**** SUPPLIED ENTRIES ****

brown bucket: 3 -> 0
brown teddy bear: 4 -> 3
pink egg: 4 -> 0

****
**** SUPPLIED ENTRIES ****

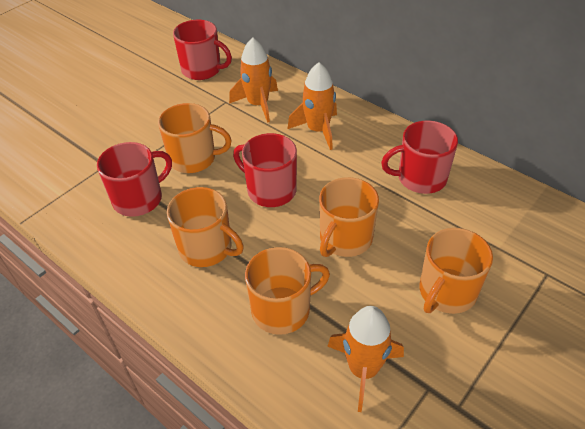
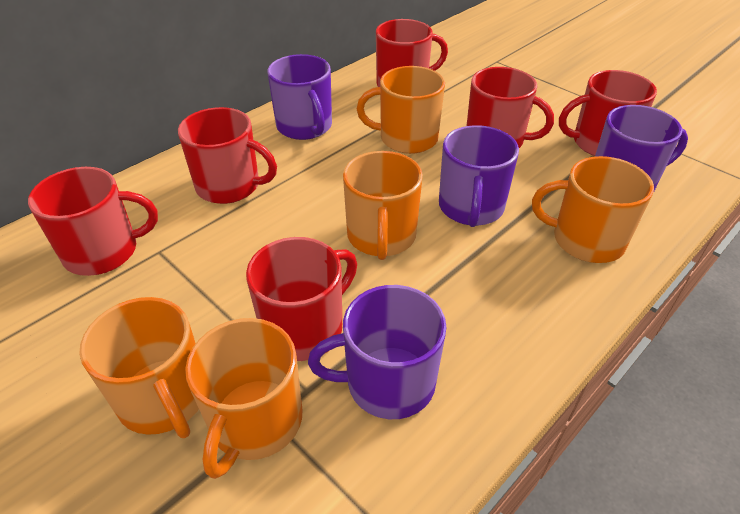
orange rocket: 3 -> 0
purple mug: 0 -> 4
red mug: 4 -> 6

****
**** SUPPLIED ENTRIES ****

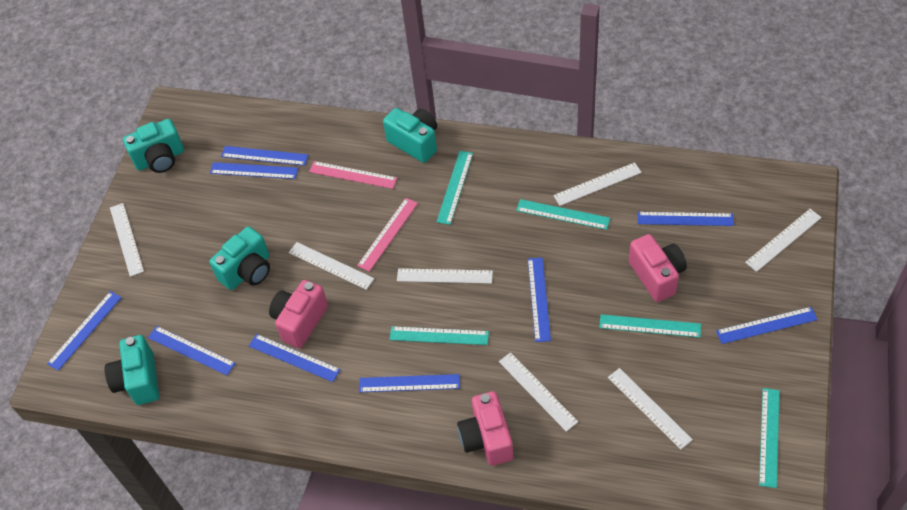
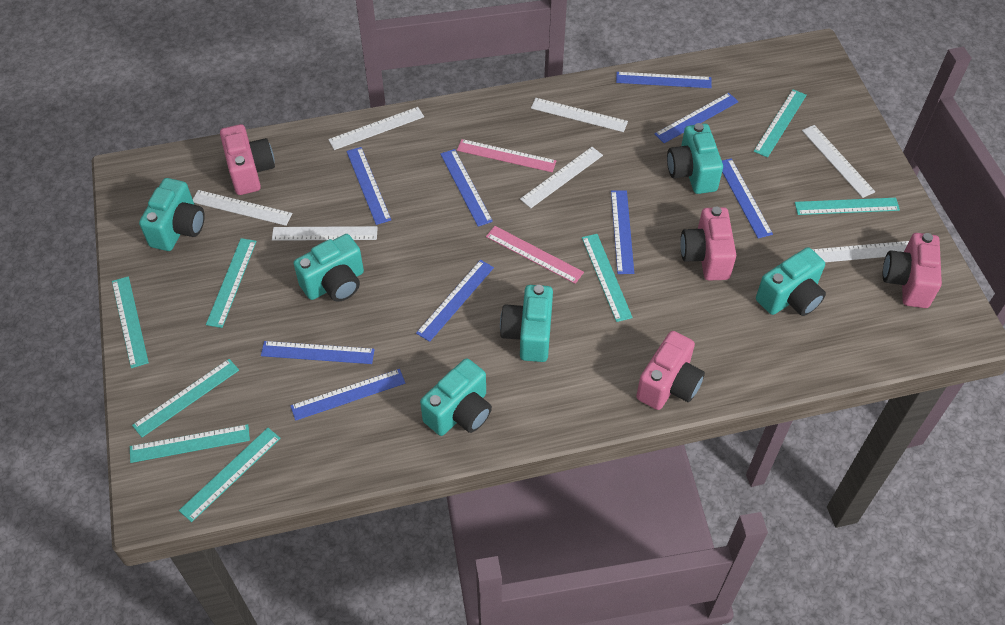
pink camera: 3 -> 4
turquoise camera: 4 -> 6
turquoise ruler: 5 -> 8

****

* _REQUIRED ACTION_: Using the entries above, copy out all lines that contain the string "turquoise".

* _FINISHED EXERCISE_:
turquoise camera: 4 -> 6
turquoise ruler: 5 -> 8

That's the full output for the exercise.